Shape transformation data
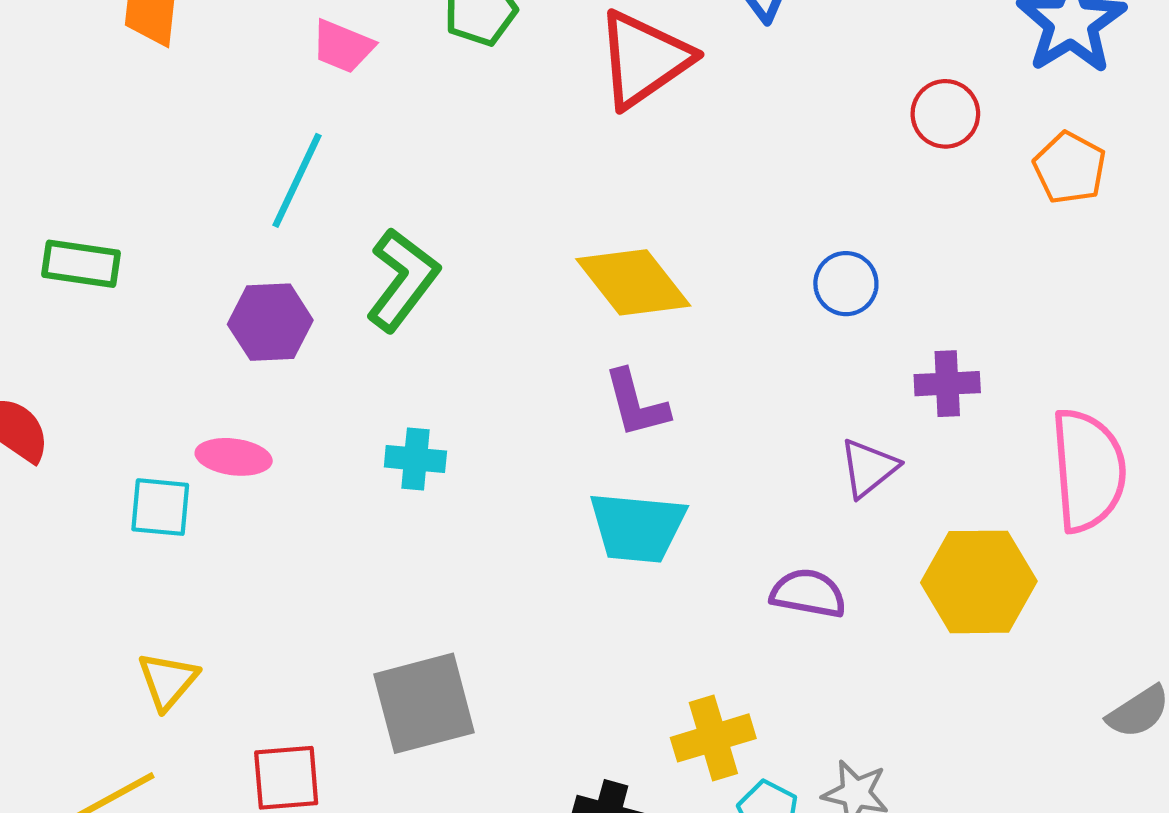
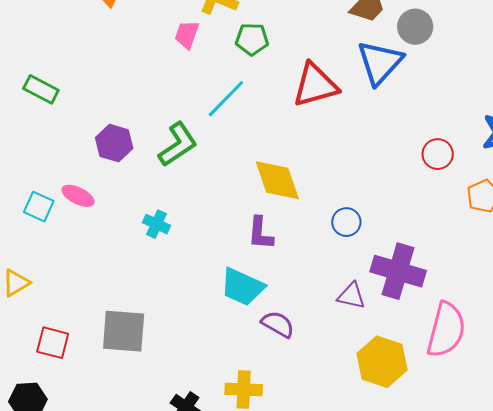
pink trapezoid: (343, 46) -> (187, 34), turned 68
cyan line: (297, 180) -> (226, 99), moved
blue circle: (846, 284) -> (346, 222), moved
purple cross: (947, 384) -> (398, 271), size x1.8
purple triangle: (869, 468) -> (351, 296), turned 32
purple semicircle: (808, 593) -> (278, 324), moved

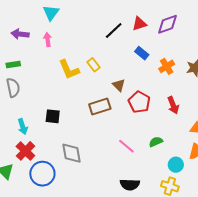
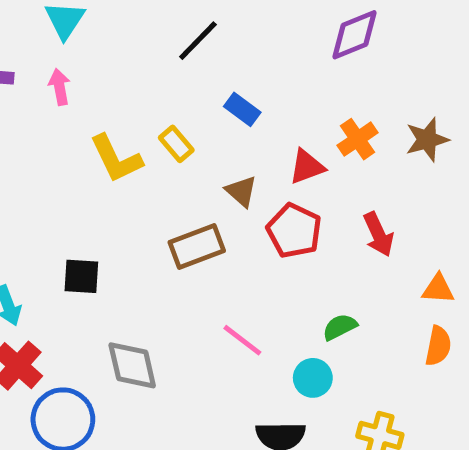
red triangle: (139, 24) -> (307, 167), moved
black line: (114, 30) -> (198, 41), moved
blue rectangle: (142, 53) -> (242, 109), moved
pink line: (126, 146) -> (242, 340), moved
cyan circle: (176, 165) -> (313, 378), moved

◆ **WORK INSTRUCTION**
Beginning at the line that holds "blue rectangle: (142, 53)", reproduce the lines exactly up to and including the final line of the entries.

◆ **RESPONSE FOR THIS EXERCISE**
blue rectangle: (142, 53) -> (242, 109), moved
pink line: (126, 146) -> (242, 340), moved
cyan circle: (176, 165) -> (313, 378), moved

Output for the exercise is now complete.